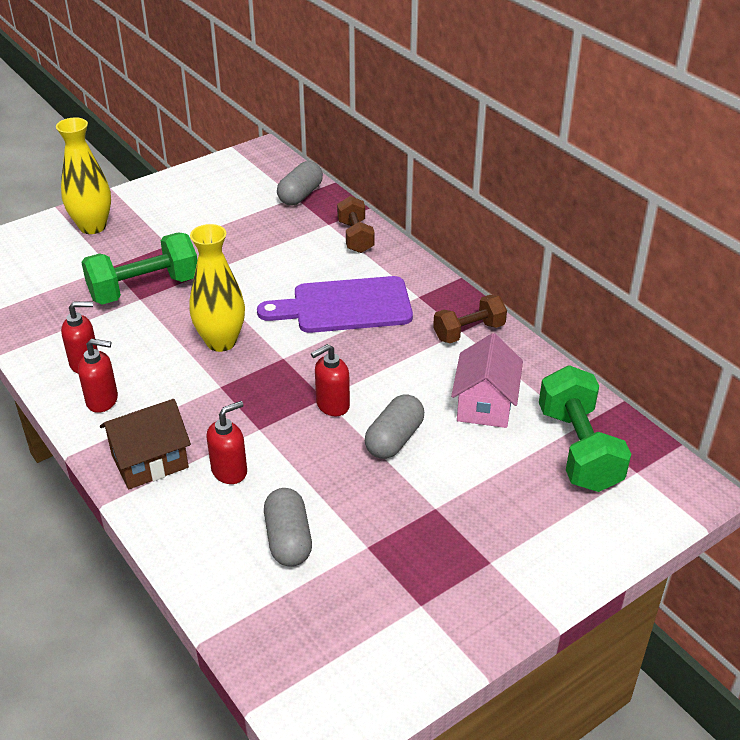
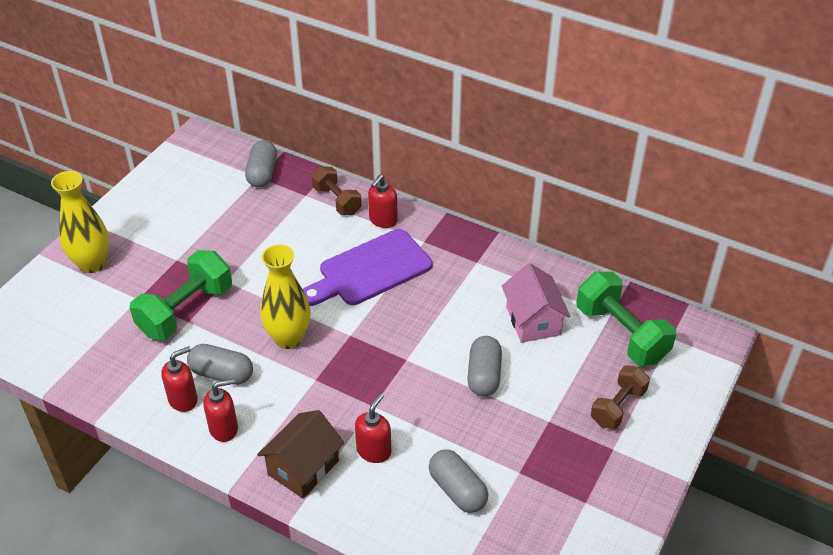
camera: 25 degrees left, 5 degrees up
red soap dispenser [311,344,350,416] -> red soap dispenser moved to [368,175,398,228]
brown dumbbell [433,295,507,343] -> brown dumbbell moved to [591,365,650,429]
none -> grey capsule [187,344,253,385]

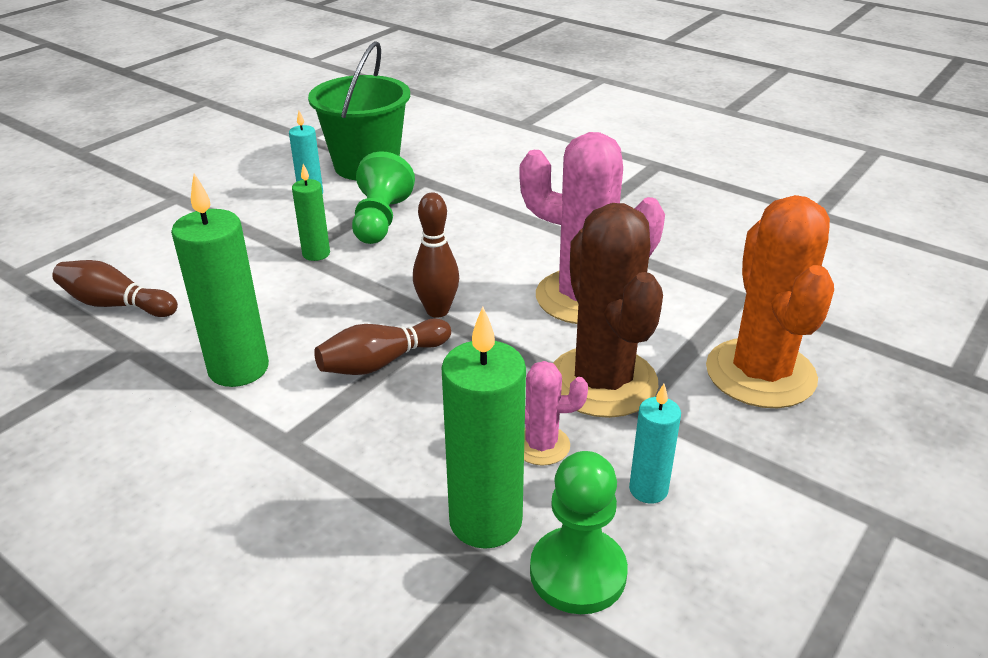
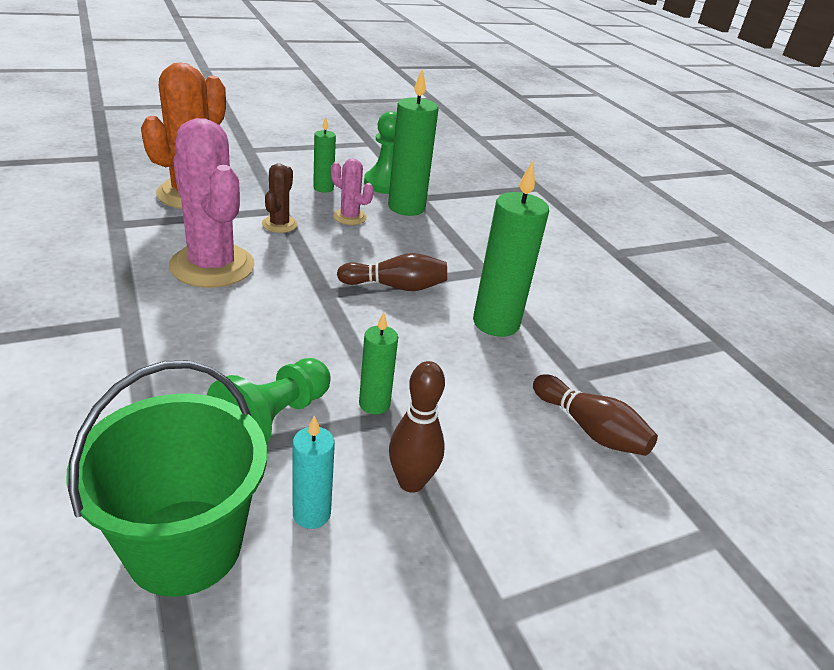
camera: 155 degrees left, 0 degrees up
brown bowling pin [413,192,459,318] -> brown bowling pin moved to [389,361,445,493]
brown cactus [553,203,663,418] -> brown cactus [262,163,298,233], size x0.48
turquoise candle [629,384,681,504] -> green candle [313,117,336,193]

━━━━━━━━━━━━━━━━

**WORK ORDER:** The range to print runs from the line with "brown dumbbell [433,295,507,343]" through the last line of the entries, both included; keep it exact and skip the pictures.

**TASK ANSWER:**
brown dumbbell [433,295,507,343] -> brown dumbbell moved to [591,365,650,429]
none -> grey capsule [187,344,253,385]

camera: 155 degrees left, 0 degrees up
brown bowling pin [413,192,459,318] -> brown bowling pin moved to [389,361,445,493]
brown cactus [553,203,663,418] -> brown cactus [262,163,298,233], size x0.48
turquoise candle [629,384,681,504] -> green candle [313,117,336,193]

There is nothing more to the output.